## DESCRIPTION OF THE TASK:
Copy out, from the entries below, each line holding the string "camera".
::: DATA EXTRACT
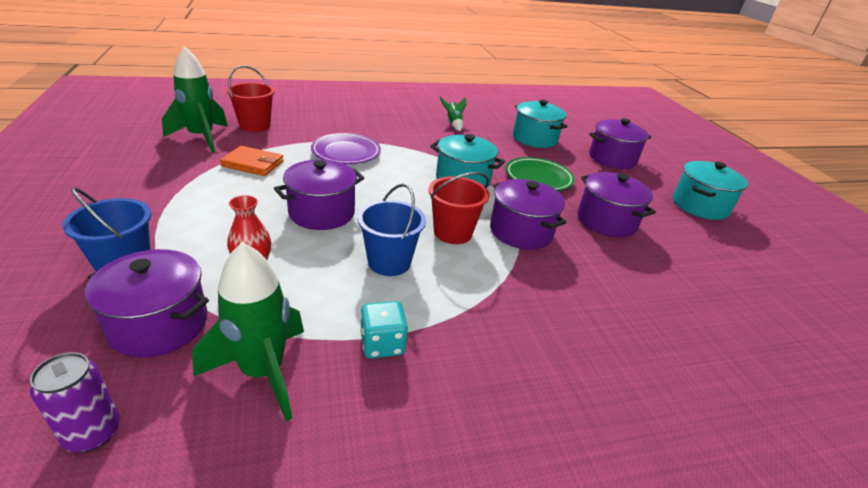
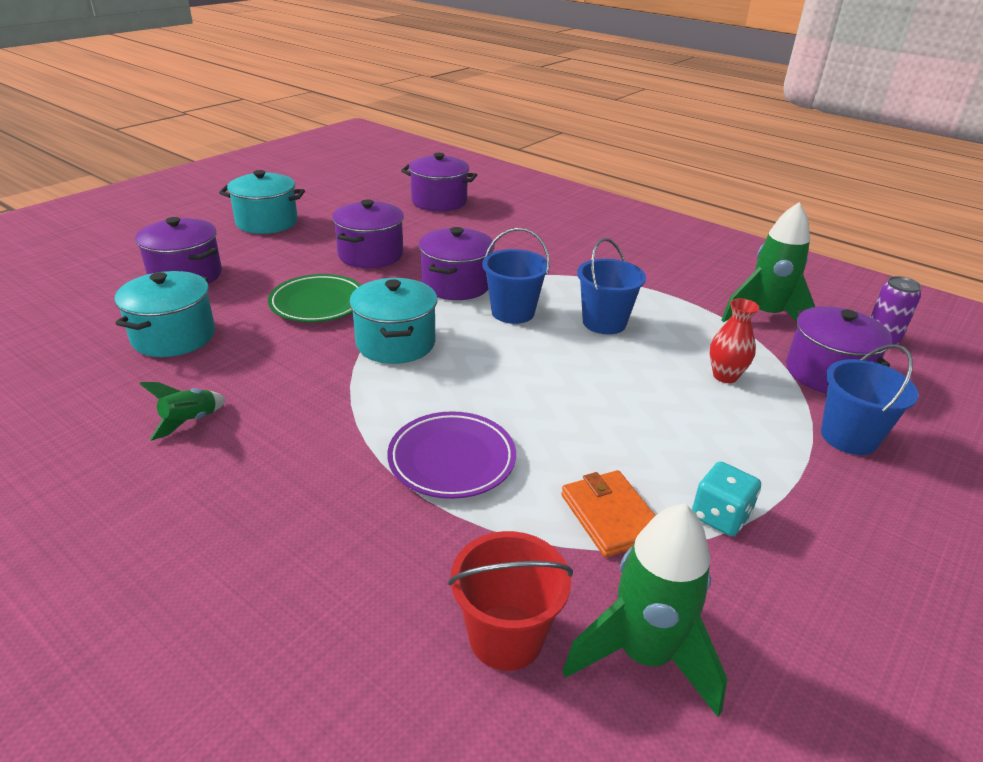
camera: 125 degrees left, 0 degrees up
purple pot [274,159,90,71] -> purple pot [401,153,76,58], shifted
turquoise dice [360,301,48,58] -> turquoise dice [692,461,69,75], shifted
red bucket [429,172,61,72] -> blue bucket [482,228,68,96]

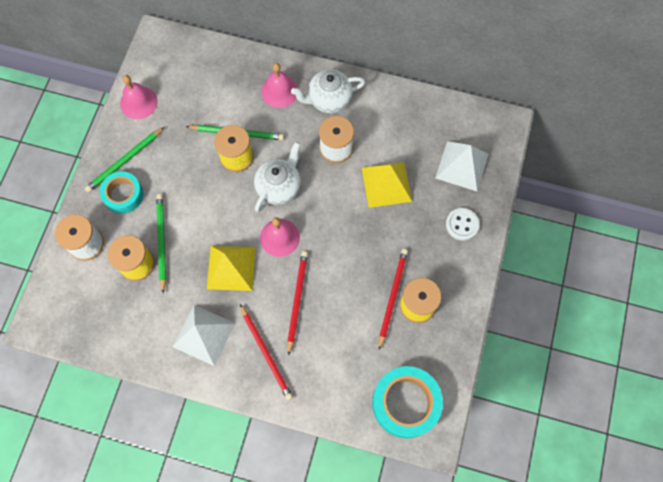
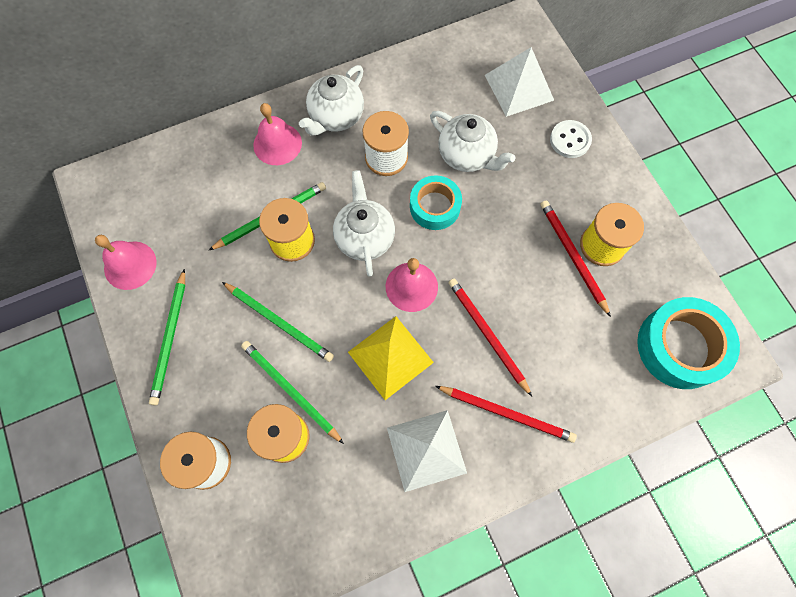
camera: 40 degrees left, 0 degrees up
none -> green pencil [222,282,112,80]
turquoise tape [100,171,44,43] -> turquoise tape [410,175,52,55], shifted
yellow pyramid [362,162,50,46] -> white teapot [430,111,85,61]

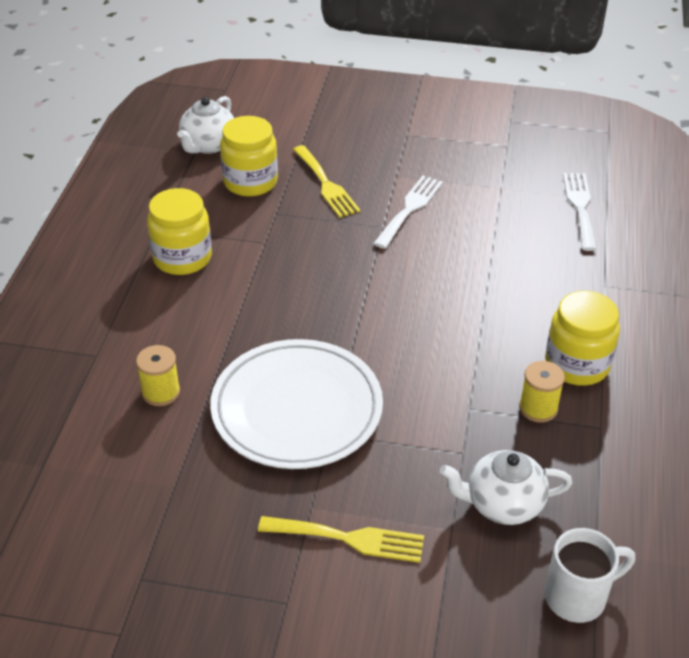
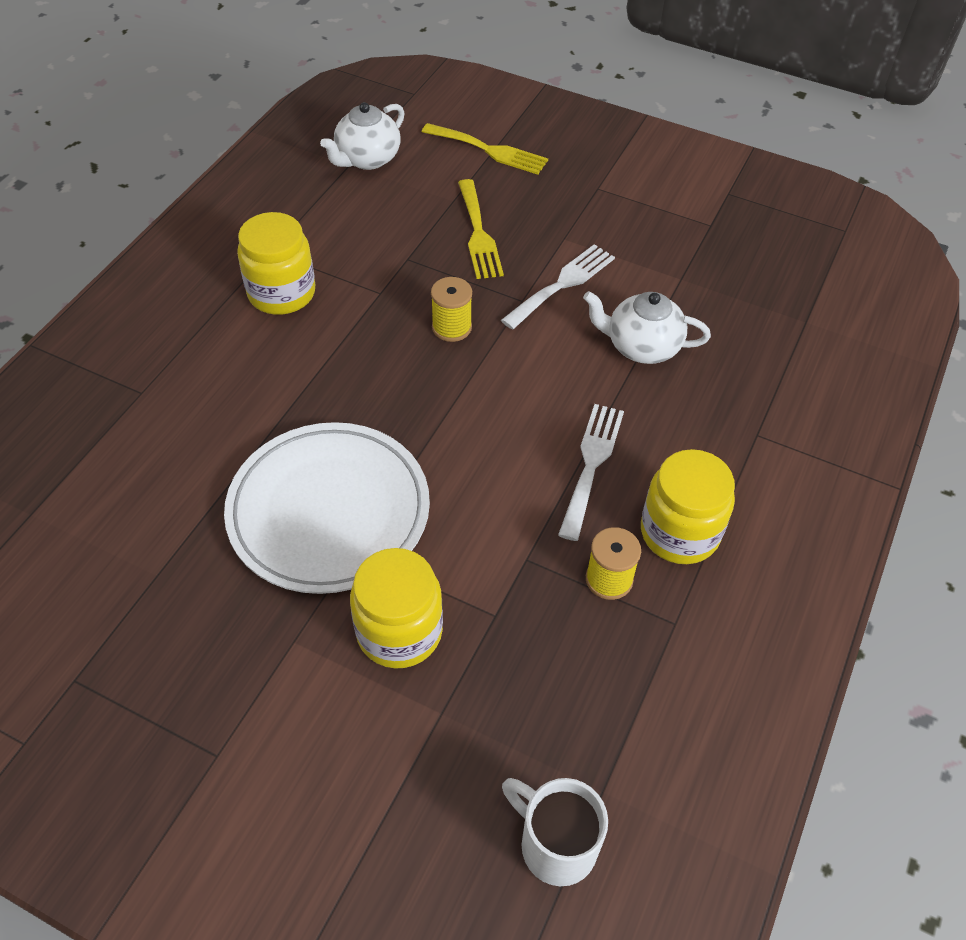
camera: 15 degrees right, 10 degrees up
yellow spool [136,345,44,61] -> yellow spool [431,277,41,65], shifted
yellow jar [220,116,58,81] -> yellow jar [350,548,93,121], shifted
yellow fork [258,516,166,47] -> yellow fork [422,123,126,52], shifted
white teapot [440,450,132,75] -> white teapot [583,291,128,73], shifted
white fork [563,173,34,78] -> white fork [558,404,66,137], shifted
white mug [544,528,91,95] -> white mug [502,778,106,108], 135 degrees counterclockwise

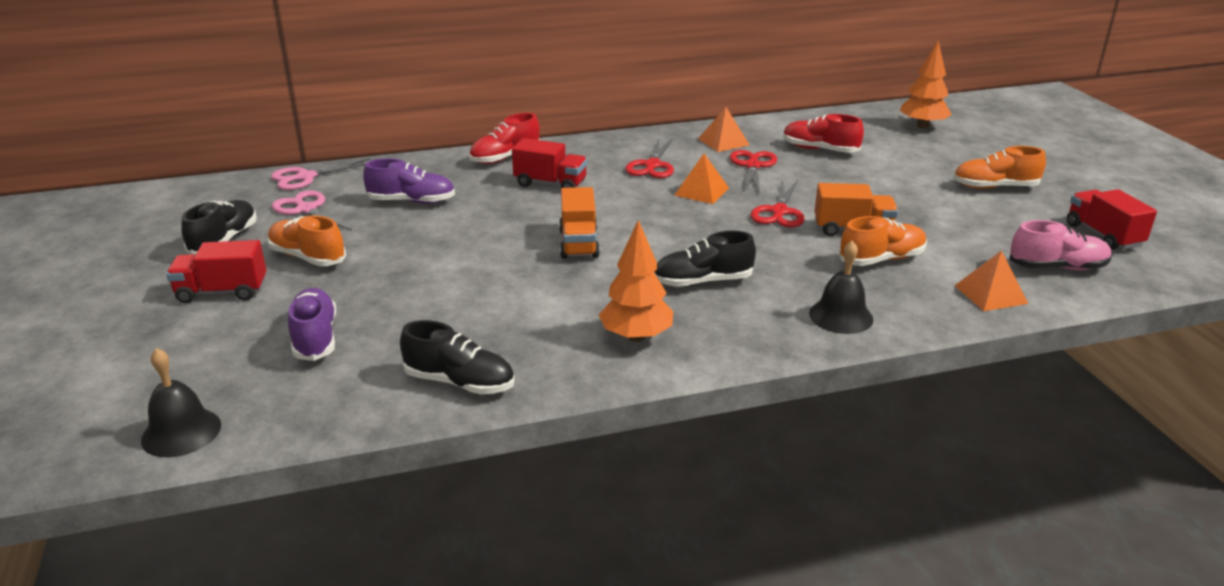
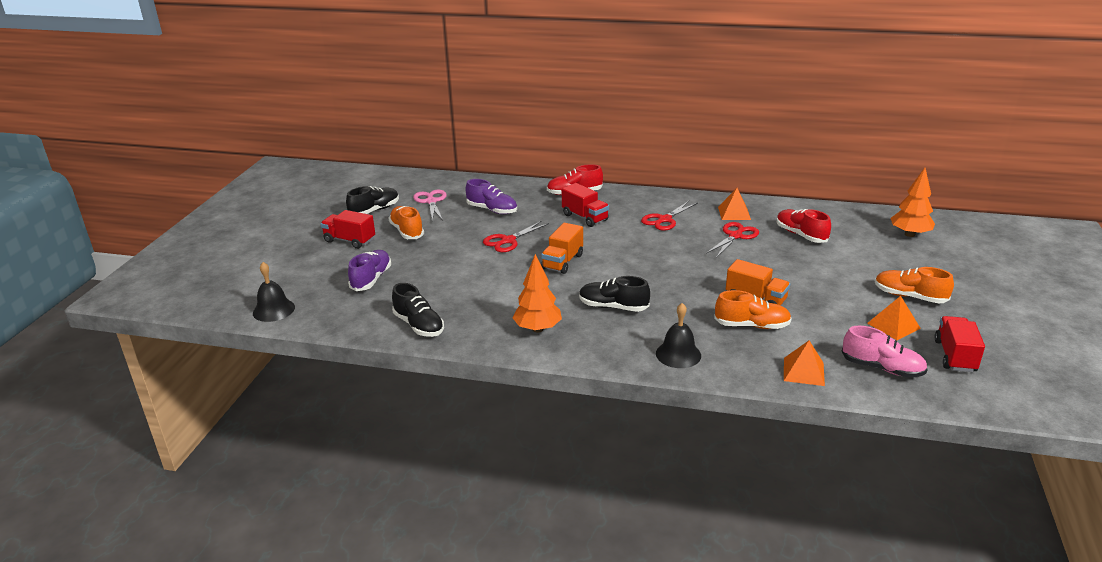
camera: 30 degrees right, 0 degrees up
pink scissors [271,158,99,32] -> none
orange pyramid [675,154,54,50] -> orange pyramid [867,296,54,44], shifted
red scissors [750,180,55,48] -> red scissors [483,221,66,31], shifted

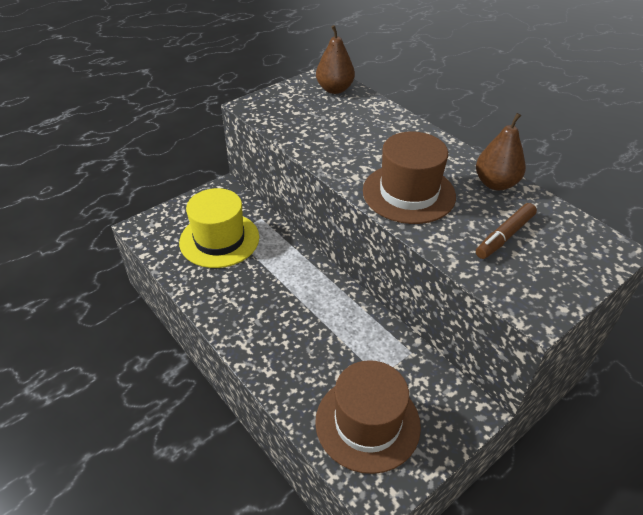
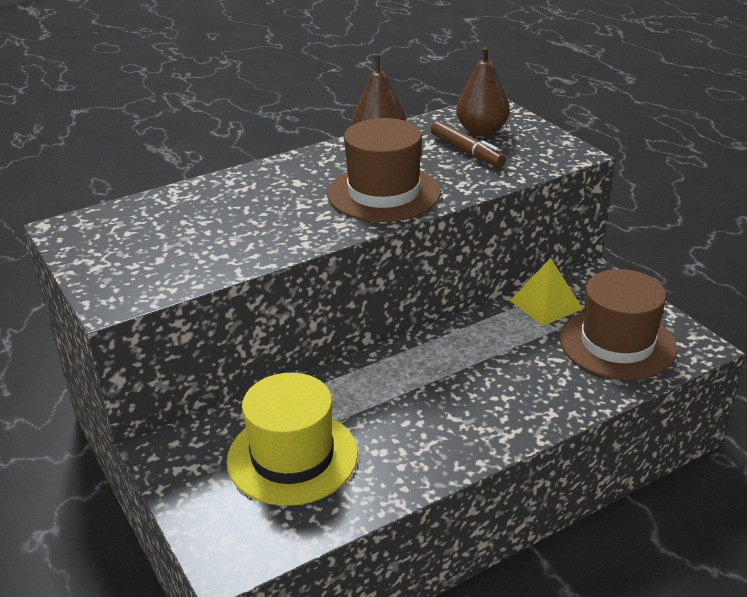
camera: 80 degrees left, 10 degrees down
none -> yellow pyramid [510,258,73,68]
brown pear [316,25,39,69] -> brown pear [456,46,54,90], shifted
::::::
## SOLUTION TO THE PROBLEM:
camera: 125 degrees left, 0 degrees up
camera: 40 degrees left, 0 degrees up
camera: 15 degrees right, 10 degrees up
camera: 30 degrees right, 0 degrees up
camera: 80 degrees left, 10 degrees down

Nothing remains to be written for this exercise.